Records from a collection
- - - -

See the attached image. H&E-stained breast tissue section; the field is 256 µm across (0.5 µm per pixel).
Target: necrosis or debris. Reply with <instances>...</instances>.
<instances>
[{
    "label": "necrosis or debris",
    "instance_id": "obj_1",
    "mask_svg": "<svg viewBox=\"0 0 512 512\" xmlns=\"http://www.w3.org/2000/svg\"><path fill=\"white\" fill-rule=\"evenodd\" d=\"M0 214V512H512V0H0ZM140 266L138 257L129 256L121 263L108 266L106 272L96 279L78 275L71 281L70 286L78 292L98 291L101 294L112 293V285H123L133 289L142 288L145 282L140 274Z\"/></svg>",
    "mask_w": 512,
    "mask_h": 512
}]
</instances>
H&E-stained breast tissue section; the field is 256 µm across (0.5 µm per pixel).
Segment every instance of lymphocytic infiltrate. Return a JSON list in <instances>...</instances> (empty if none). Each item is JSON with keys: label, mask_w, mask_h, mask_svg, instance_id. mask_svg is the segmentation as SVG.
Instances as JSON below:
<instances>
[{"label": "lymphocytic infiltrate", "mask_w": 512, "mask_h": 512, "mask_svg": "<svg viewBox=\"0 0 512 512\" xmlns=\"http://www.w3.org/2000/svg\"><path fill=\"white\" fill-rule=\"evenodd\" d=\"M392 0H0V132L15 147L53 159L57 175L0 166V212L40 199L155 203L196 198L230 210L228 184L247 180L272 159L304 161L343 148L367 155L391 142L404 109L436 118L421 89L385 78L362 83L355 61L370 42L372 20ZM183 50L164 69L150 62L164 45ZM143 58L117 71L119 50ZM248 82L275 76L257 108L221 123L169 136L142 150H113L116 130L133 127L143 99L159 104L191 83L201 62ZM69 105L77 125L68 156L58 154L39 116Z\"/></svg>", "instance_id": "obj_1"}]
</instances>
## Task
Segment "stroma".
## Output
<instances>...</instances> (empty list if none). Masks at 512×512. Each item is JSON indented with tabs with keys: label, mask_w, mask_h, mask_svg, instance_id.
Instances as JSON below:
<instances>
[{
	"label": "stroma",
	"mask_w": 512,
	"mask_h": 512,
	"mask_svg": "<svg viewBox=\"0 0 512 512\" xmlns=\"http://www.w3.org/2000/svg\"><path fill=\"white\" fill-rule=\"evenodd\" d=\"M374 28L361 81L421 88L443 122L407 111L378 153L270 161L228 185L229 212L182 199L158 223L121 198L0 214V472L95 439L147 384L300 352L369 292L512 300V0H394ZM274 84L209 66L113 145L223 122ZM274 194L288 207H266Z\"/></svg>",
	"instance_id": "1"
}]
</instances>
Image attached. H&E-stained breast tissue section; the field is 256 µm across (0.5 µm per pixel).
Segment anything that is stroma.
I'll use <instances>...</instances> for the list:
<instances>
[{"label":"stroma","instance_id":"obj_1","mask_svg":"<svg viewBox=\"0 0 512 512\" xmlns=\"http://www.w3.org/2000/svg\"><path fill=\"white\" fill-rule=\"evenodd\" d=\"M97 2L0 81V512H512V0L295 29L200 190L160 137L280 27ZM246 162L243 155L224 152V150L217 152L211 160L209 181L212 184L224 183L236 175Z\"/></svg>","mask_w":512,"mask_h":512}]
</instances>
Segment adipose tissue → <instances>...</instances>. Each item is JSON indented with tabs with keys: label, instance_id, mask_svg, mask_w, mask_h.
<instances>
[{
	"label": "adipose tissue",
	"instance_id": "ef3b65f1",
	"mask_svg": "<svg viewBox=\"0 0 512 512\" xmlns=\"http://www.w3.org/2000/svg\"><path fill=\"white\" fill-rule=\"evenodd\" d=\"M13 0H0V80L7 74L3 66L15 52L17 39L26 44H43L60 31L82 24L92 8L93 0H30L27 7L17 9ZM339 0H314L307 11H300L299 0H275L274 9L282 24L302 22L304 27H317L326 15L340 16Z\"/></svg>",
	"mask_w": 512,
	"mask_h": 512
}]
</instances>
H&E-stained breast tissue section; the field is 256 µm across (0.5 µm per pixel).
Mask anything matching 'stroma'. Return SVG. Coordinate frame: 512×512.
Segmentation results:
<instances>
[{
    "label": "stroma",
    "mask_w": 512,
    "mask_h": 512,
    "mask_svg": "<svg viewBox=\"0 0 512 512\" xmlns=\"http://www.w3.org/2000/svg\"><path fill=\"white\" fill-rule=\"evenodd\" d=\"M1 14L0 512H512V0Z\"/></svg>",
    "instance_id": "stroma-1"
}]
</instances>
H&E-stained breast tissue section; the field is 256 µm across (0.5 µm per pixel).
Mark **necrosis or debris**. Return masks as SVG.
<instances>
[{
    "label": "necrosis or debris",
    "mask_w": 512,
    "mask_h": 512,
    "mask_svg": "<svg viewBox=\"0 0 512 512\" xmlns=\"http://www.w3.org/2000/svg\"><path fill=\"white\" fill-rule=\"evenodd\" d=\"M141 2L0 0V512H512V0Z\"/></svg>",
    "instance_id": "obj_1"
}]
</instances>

- - - -

What you are asked to do |
Leave out every line without the string "attached" and copy the rest.

Exercise answer |
See the attached image. H&E-stained breast tissue section; the field is 256 µm across (0.5 µm per pixel).
Image attached. H&E-stained breast tissue section; the field is 256 µm across (0.5 µm per pixel).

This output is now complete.